Render every line of the data below as a Markdown table with two columns, Row and Line. Number the rows in order and omit blank lines.

--- START DATA PROVIDED ---

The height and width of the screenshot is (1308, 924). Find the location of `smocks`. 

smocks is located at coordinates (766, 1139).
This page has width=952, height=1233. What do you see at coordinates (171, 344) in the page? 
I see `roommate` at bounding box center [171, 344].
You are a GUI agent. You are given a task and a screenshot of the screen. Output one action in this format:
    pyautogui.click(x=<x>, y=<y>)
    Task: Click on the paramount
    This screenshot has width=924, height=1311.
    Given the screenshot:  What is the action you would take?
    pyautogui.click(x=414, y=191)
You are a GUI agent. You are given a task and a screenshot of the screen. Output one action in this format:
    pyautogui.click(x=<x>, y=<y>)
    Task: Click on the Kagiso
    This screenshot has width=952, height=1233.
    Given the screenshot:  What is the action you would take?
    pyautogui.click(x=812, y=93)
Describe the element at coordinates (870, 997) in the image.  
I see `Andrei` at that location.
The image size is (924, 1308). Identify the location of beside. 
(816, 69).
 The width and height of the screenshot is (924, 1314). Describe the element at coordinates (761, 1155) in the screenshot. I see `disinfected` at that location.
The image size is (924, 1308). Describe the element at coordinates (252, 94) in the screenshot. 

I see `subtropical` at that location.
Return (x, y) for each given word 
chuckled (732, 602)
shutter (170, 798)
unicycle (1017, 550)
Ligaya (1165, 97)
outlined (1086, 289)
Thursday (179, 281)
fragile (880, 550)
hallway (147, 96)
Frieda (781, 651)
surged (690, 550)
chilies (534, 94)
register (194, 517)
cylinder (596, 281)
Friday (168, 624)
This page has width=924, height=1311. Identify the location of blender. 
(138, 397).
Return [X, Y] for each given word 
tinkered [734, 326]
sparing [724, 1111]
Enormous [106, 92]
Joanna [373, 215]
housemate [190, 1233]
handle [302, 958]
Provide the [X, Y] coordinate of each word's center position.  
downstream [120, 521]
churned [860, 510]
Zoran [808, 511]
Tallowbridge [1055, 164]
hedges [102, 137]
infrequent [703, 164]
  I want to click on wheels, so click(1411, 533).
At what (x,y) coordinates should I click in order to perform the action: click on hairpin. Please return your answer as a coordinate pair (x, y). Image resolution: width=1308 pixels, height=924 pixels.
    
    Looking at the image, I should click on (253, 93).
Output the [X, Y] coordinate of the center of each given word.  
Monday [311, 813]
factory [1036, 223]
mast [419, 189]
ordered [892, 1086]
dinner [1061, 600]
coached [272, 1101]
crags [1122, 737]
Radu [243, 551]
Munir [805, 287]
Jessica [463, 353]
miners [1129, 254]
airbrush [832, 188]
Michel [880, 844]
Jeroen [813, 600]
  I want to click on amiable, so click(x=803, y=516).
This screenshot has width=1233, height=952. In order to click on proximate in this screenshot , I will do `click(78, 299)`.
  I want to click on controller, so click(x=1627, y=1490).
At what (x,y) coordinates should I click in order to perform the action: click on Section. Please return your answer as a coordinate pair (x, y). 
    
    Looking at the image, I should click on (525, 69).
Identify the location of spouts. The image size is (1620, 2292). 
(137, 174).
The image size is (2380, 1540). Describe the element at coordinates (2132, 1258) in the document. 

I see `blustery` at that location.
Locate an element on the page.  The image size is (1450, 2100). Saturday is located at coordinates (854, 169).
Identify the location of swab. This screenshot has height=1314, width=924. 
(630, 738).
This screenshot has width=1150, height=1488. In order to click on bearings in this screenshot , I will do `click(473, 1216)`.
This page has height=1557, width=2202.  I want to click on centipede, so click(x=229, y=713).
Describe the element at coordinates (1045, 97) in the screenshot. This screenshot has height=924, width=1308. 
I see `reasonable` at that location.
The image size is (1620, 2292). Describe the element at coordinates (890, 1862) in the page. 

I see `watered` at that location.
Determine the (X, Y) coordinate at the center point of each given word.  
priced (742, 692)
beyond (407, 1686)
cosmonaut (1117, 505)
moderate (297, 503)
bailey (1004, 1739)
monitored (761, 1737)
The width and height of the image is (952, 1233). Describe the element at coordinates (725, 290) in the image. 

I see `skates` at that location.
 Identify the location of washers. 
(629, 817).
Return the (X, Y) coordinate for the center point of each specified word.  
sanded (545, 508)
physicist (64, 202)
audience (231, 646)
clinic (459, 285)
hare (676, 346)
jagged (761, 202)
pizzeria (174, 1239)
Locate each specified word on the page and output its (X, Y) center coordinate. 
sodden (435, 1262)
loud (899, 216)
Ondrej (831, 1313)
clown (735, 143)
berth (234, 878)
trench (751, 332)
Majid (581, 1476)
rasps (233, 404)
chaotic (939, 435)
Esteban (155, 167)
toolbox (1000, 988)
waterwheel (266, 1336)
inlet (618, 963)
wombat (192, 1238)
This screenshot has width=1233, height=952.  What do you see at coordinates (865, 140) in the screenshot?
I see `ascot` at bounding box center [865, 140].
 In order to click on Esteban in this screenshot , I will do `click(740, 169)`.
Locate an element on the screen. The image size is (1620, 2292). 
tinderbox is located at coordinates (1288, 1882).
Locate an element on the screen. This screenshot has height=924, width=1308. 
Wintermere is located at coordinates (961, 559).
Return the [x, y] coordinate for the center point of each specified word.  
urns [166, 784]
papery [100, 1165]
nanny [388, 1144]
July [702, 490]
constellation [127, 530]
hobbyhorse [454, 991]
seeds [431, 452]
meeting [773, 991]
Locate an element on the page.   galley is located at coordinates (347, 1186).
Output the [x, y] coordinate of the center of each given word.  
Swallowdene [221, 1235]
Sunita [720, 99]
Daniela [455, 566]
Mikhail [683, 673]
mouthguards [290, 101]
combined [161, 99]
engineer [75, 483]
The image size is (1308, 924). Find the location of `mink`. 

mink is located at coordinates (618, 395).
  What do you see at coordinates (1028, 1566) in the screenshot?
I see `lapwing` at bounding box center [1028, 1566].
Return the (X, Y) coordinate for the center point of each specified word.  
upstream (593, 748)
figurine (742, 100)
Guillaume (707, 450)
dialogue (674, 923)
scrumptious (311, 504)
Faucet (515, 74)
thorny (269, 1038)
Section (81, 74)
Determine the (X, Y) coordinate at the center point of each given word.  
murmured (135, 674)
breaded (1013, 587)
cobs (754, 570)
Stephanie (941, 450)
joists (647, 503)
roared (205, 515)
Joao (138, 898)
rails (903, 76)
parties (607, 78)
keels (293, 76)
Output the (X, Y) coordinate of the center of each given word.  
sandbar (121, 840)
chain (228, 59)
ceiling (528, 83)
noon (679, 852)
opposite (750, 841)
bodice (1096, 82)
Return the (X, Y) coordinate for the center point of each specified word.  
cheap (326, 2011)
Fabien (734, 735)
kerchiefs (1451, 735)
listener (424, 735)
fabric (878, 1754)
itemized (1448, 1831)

--- END DATA PROVIDED ---

### ANSWER FOR THE TASK
| Row | Line |
|---|---|
| 1 | The height and width of the screenshot is (1308, 924). Find the location of `smocks`.  |
| 2 | smocks is located at coordinates (766, 1139). |
| 3 | This page has width=952, height=1233. What do you see at coordinates (171, 344) in the page?  |
| 4 | I see `roommate` at bounding box center [171, 344]. |
| 5 | You are a GUI agent. You are given a task and a screenshot of the screen. Output one action in this format: |
| 6 |     pyautogui.click(x=<x>, y=<y>) |
| 7 |     Task: Click on the paramount |
| 8 |     This screenshot has width=924, height=1311. |
| 9 |     Given the screenshot:  What is the action you would take? |
| 10 |     pyautogui.click(x=414, y=191) |
| 11 | You are a GUI agent. You are given a task and a screenshot of the screen. Output one action in this format: |
| 12 |     pyautogui.click(x=<x>, y=<y>) |
| 13 |     Task: Click on the Kagiso |
| 14 |     This screenshot has width=952, height=1233. |
| 15 |     Given the screenshot:  What is the action you would take? |
| 16 |     pyautogui.click(x=812, y=93) |
| 17 | Describe the element at coordinates (870, 997) in the image.   |
| 18 | I see `Andrei` at that location. |
| 19 | The image size is (924, 1308). Identify the location of beside.  |
| 20 | (816, 69). |
| 21 |  The width and height of the screenshot is (924, 1314). Describe the element at coordinates (761, 1155) in the screenshot. I see `disinfected` at that location. |
| 22 | The image size is (924, 1308). Describe the element at coordinates (252, 94) in the screenshot.  |
| 23 | I see `subtropical` at that location. |
| 24 | Return (x, y) for each given word  |
| 25 | chuckled (732, 602) |
| 26 | shutter (170, 798) |
| 27 | unicycle (1017, 550) |
| 28 | Ligaya (1165, 97) |
| 29 | outlined (1086, 289) |
| 30 | Thursday (179, 281) |
| 31 | fragile (880, 550) |
| 32 | hallway (147, 96) |
| 33 | Frieda (781, 651) |
| 34 | surged (690, 550) |
| 35 | chilies (534, 94) |
| 36 | register (194, 517) |
| 37 | cylinder (596, 281) |
| 38 | Friday (168, 624) |
| 39 | This page has width=924, height=1311. Identify the location of blender.  |
| 40 | (138, 397). |
| 41 | Return [X, Y] for each given word  |
| 42 | tinkered [734, 326] |
| 43 | sparing [724, 1111] |
| 44 | Enormous [106, 92] |
| 45 | Joanna [373, 215] |
| 46 | housemate [190, 1233] |
| 47 | handle [302, 958] |
| 48 | Provide the [X, Y] coordinate of each word's center position.   |
| 49 | downstream [120, 521] |
| 50 | churned [860, 510] |
| 51 | Zoran [808, 511] |
| 52 | Tallowbridge [1055, 164] |
| 53 | hedges [102, 137] |
| 54 | infrequent [703, 164] |
| 55 |   I want to click on wheels, so click(1411, 533). |
| 56 | At what (x,y) coordinates should I click in order to perform the action: click on hairpin. Please return your answer as a coordinate pair (x, y). Image resolution: width=1308 pixels, height=924 pixels. |
| 57 |     Looking at the image, I should click on (253, 93). |
| 58 | Output the [X, Y] coordinate of the center of each given word.   |
| 59 | Monday [311, 813] |
| 60 | factory [1036, 223] |
| 61 | mast [419, 189] |
| 62 | ordered [892, 1086] |
| 63 | dinner [1061, 600] |
| 64 | coached [272, 1101] |
| 65 | crags [1122, 737] |
| 66 | Radu [243, 551] |
| 67 | Munir [805, 287] |
| 68 | Jessica [463, 353] |
| 69 | miners [1129, 254] |
| 70 | airbrush [832, 188] |
| 71 | Michel [880, 844] |
| 72 | Jeroen [813, 600] |
| 73 |   I want to click on amiable, so click(x=803, y=516). |
| 74 | This screenshot has width=1233, height=952. In order to click on proximate in this screenshot , I will do `click(78, 299)`. |
| 75 |   I want to click on controller, so click(x=1627, y=1490). |
| 76 | At what (x,y) coordinates should I click in order to perform the action: click on Section. Please return your answer as a coordinate pair (x, y).  |
| 77 |     Looking at the image, I should click on (525, 69). |
| 78 | Identify the location of spouts. The image size is (1620, 2292).  |
| 79 | (137, 174). |
| 80 | The image size is (2380, 1540). Describe the element at coordinates (2132, 1258) in the document.  |
| 81 | I see `blustery` at that location. |
| 82 | Locate an element on the page.  The image size is (1450, 2100). Saturday is located at coordinates (854, 169). |
| 83 | Identify the location of swab. This screenshot has height=1314, width=924.  |
| 84 | (630, 738). |
| 85 | This screenshot has width=1150, height=1488. In order to click on bearings in this screenshot , I will do `click(473, 1216)`. |
| 86 | This page has height=1557, width=2202.  I want to click on centipede, so click(x=229, y=713). |
| 87 | Describe the element at coordinates (1045, 97) in the screenshot. This screenshot has height=924, width=1308.  |
| 88 | I see `reasonable` at that location. |
| 89 | The image size is (1620, 2292). Describe the element at coordinates (890, 1862) in the page.  |
| 90 | I see `watered` at that location. |
| 91 | Determine the (X, Y) coordinate at the center point of each given word.   |
| 92 | priced (742, 692) |
| 93 | beyond (407, 1686) |
| 94 | cosmonaut (1117, 505) |
| 95 | moderate (297, 503) |
| 96 | bailey (1004, 1739) |
| 97 | monitored (761, 1737) |
| 98 | The width and height of the image is (952, 1233). Describe the element at coordinates (725, 290) in the image.  |
| 99 | I see `skates` at that location. |
| 100 |  Identify the location of washers.  |
| 101 | (629, 817). |
| 102 | Return the (X, Y) coordinate for the center point of each specified word.   |
| 103 | sanded (545, 508) |
| 104 | physicist (64, 202) |
| 105 | audience (231, 646) |
| 106 | clinic (459, 285) |
| 107 | hare (676, 346) |
| 108 | jagged (761, 202) |
| 109 | pizzeria (174, 1239) |
| 110 | Locate each specified word on the page and output its (X, Y) center coordinate.  |
| 111 | sodden (435, 1262) |
| 112 | loud (899, 216) |
| 113 | Ondrej (831, 1313) |
| 114 | clown (735, 143) |
| 115 | berth (234, 878) |
| 116 | trench (751, 332) |
| 117 | Majid (581, 1476) |
| 118 | rasps (233, 404) |
| 119 | chaotic (939, 435) |
| 120 | Esteban (155, 167) |
| 121 | toolbox (1000, 988) |
| 122 | waterwheel (266, 1336) |
| 123 | inlet (618, 963) |
| 124 | wombat (192, 1238) |
| 125 | This screenshot has width=1233, height=952.  What do you see at coordinates (865, 140) in the screenshot? |
| 126 | I see `ascot` at bounding box center [865, 140]. |
| 127 |  In order to click on Esteban in this screenshot , I will do `click(740, 169)`. |
| 128 | Locate an element on the screen. The image size is (1620, 2292).  |
| 129 | tinderbox is located at coordinates (1288, 1882). |
| 130 | Locate an element on the screen. This screenshot has height=924, width=1308.  |
| 131 | Wintermere is located at coordinates (961, 559). |
| 132 | Return the [x, y] coordinate for the center point of each specified word.   |
| 133 | urns [166, 784] |
| 134 | papery [100, 1165] |
| 135 | nanny [388, 1144] |
| 136 | July [702, 490] |
| 137 | constellation [127, 530] |
| 138 | hobbyhorse [454, 991] |
| 139 | seeds [431, 452] |
| 140 | meeting [773, 991] |
| 141 | Locate an element on the page.   galley is located at coordinates (347, 1186). |
| 142 | Output the [x, y] coordinate of the center of each given word.   |
| 143 | Swallowdene [221, 1235] |
| 144 | Sunita [720, 99] |
| 145 | Daniela [455, 566] |
| 146 | Mikhail [683, 673] |
| 147 | mouthguards [290, 101] |
| 148 | combined [161, 99] |
| 149 | engineer [75, 483] |
| 150 | The image size is (1308, 924). Find the location of `mink`.  |
| 151 | mink is located at coordinates (618, 395). |
| 152 |   What do you see at coordinates (1028, 1566) in the screenshot? |
| 153 | I see `lapwing` at bounding box center [1028, 1566]. |
| 154 | Return the (X, Y) coordinate for the center point of each specified word.   |
| 155 | upstream (593, 748) |
| 156 | figurine (742, 100) |
| 157 | Guillaume (707, 450) |
| 158 | dialogue (674, 923) |
| 159 | scrumptious (311, 504) |
| 160 | Faucet (515, 74) |
| 161 | thorny (269, 1038) |
| 162 | Section (81, 74) |
| 163 | Determine the (X, Y) coordinate at the center point of each given word.   |
| 164 | murmured (135, 674) |
| 165 | breaded (1013, 587) |
| 166 | cobs (754, 570) |
| 167 | Stephanie (941, 450) |
| 168 | joists (647, 503) |
| 169 | roared (205, 515) |
| 170 | Joao (138, 898) |
| 171 | rails (903, 76) |
| 172 | parties (607, 78) |
| 173 | keels (293, 76) |
| 174 | Output the (X, Y) coordinate of the center of each given word.   |
| 175 | sandbar (121, 840) |
| 176 | chain (228, 59) |
| 177 | ceiling (528, 83) |
| 178 | noon (679, 852) |
| 179 | opposite (750, 841) |
| 180 | bodice (1096, 82) |
| 181 | Return the (X, Y) coordinate for the center point of each specified word.   |
| 182 | cheap (326, 2011) |
| 183 | Fabien (734, 735) |
| 184 | kerchiefs (1451, 735) |
| 185 | listener (424, 735) |
| 186 | fabric (878, 1754) |
| 187 | itemized (1448, 1831) |